→ What to produce
Only the pictures are to be omitted; everything else in the listing must be reproduced exactly.
-------------------------
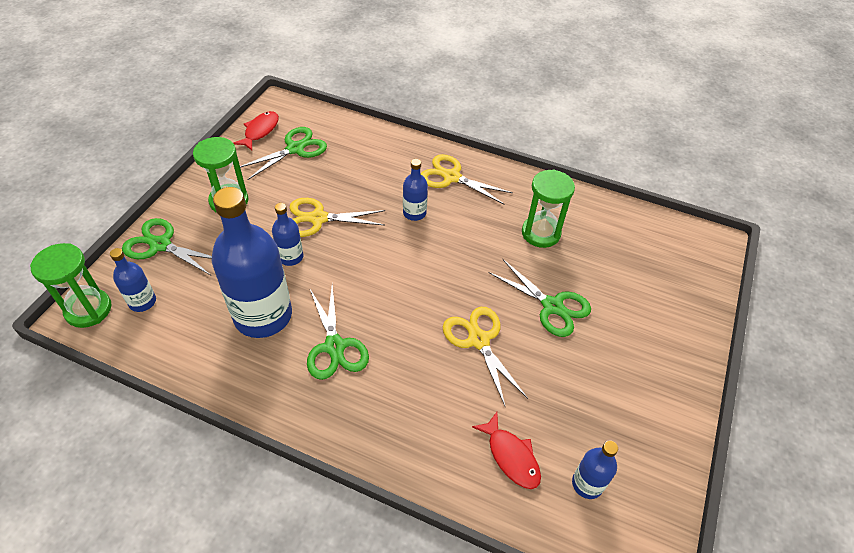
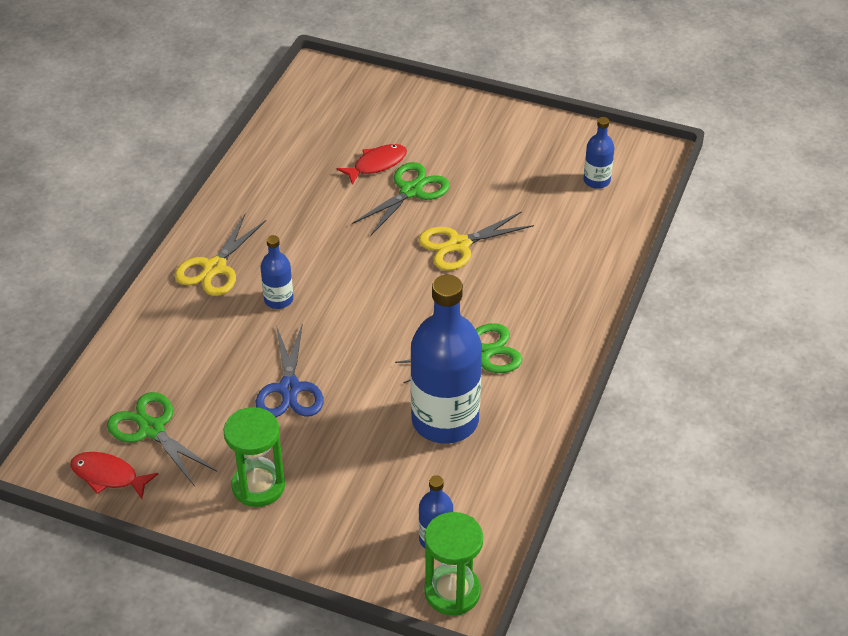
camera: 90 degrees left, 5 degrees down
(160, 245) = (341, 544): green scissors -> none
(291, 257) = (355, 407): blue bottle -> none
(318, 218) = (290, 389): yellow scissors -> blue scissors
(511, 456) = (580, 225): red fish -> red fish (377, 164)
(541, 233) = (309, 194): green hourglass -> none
-------------------------
→ Exercise answer
camera: 90 degrees left, 5 degrees down
(160, 245) = (341, 544): green scissors -> none
(291, 257) = (355, 407): blue bottle -> none
(318, 218) = (290, 389): yellow scissors -> blue scissors
(511, 456) = (580, 225): red fish -> red fish (377, 164)
(541, 233) = (309, 194): green hourglass -> none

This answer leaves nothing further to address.